((

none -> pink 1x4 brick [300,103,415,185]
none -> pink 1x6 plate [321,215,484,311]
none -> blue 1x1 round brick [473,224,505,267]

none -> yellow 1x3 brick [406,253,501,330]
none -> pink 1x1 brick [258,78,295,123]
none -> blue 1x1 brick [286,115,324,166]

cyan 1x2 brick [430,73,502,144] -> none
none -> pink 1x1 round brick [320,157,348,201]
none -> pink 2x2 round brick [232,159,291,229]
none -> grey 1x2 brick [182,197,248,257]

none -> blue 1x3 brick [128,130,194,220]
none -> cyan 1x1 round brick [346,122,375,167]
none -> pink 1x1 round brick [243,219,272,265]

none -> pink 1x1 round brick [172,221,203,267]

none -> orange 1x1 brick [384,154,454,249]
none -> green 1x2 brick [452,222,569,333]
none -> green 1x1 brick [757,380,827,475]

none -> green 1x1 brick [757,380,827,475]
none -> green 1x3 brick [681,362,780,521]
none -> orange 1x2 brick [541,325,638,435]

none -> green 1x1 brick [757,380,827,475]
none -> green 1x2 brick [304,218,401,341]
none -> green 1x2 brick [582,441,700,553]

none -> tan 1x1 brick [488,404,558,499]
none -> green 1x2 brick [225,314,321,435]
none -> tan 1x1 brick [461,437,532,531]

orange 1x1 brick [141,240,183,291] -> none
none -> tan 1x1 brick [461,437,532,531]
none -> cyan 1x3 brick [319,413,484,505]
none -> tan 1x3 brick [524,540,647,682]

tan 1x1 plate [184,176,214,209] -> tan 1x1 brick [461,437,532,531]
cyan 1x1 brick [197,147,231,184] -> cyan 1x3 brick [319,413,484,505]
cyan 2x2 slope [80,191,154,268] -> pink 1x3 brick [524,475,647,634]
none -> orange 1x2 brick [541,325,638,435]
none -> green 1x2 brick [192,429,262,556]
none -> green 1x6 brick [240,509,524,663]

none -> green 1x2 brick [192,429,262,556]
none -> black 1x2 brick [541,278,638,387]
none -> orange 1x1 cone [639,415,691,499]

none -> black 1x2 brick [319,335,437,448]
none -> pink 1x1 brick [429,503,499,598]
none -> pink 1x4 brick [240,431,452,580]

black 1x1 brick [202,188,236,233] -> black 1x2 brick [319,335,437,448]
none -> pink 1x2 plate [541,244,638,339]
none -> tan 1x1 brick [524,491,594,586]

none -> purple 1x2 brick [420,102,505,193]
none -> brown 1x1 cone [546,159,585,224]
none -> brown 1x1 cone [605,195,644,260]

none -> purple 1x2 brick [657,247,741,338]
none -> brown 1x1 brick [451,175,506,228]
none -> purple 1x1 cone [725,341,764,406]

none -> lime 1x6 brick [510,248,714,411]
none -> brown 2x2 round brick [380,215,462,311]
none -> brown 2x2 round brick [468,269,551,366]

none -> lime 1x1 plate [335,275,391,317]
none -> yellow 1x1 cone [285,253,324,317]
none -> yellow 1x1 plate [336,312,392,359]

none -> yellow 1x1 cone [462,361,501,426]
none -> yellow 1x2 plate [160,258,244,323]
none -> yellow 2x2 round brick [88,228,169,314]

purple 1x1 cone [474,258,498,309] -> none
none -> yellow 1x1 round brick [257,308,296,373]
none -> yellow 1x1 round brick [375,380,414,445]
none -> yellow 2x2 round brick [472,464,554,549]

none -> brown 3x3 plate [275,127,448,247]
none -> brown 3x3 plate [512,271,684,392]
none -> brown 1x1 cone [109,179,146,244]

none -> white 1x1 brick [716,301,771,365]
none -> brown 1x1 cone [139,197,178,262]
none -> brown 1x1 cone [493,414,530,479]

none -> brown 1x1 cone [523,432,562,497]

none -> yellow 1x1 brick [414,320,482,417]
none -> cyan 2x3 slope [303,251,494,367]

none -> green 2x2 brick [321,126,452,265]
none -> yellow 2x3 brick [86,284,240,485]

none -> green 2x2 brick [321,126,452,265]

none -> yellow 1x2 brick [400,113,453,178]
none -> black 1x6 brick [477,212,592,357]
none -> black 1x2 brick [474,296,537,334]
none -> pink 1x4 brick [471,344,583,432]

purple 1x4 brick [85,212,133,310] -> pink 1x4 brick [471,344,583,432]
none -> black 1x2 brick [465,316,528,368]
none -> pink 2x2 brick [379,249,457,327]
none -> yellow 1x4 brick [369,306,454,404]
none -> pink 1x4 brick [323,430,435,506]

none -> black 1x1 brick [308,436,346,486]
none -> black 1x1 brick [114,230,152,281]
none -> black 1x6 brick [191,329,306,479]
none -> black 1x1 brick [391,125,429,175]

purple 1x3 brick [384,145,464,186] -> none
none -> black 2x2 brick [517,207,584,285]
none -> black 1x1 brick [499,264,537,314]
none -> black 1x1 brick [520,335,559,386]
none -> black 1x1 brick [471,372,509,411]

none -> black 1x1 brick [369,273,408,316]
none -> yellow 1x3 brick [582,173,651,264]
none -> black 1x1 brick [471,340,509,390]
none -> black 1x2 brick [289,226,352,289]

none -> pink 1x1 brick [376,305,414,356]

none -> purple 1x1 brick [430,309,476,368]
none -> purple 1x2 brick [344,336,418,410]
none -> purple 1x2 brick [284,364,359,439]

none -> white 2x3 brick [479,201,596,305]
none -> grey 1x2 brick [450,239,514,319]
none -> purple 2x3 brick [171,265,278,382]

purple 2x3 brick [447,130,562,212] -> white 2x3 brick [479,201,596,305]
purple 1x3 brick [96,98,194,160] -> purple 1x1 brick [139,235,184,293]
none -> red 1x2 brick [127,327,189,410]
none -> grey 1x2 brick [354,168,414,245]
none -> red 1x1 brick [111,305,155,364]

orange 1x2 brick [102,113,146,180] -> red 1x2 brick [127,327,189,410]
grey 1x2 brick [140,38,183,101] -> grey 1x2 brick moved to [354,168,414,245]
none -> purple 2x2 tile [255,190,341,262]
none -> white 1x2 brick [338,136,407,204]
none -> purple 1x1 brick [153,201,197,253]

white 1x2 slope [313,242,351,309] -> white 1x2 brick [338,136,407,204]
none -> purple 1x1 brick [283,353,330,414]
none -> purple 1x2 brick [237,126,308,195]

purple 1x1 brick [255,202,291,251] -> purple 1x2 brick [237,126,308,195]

))

__What you will do__
The lines that contain the word "brown" are wanted; copy each of them from the records.

__Answer to the problem__
none -> brown 1x1 cone [546,159,585,224]
none -> brown 1x1 cone [605,195,644,260]
none -> brown 1x1 brick [451,175,506,228]
none -> brown 2x2 round brick [380,215,462,311]
none -> brown 2x2 round brick [468,269,551,366]
none -> brown 3x3 plate [275,127,448,247]
none -> brown 3x3 plate [512,271,684,392]
none -> brown 1x1 cone [109,179,146,244]
none -> brown 1x1 cone [139,197,178,262]
none -> brown 1x1 cone [493,414,530,479]
none -> brown 1x1 cone [523,432,562,497]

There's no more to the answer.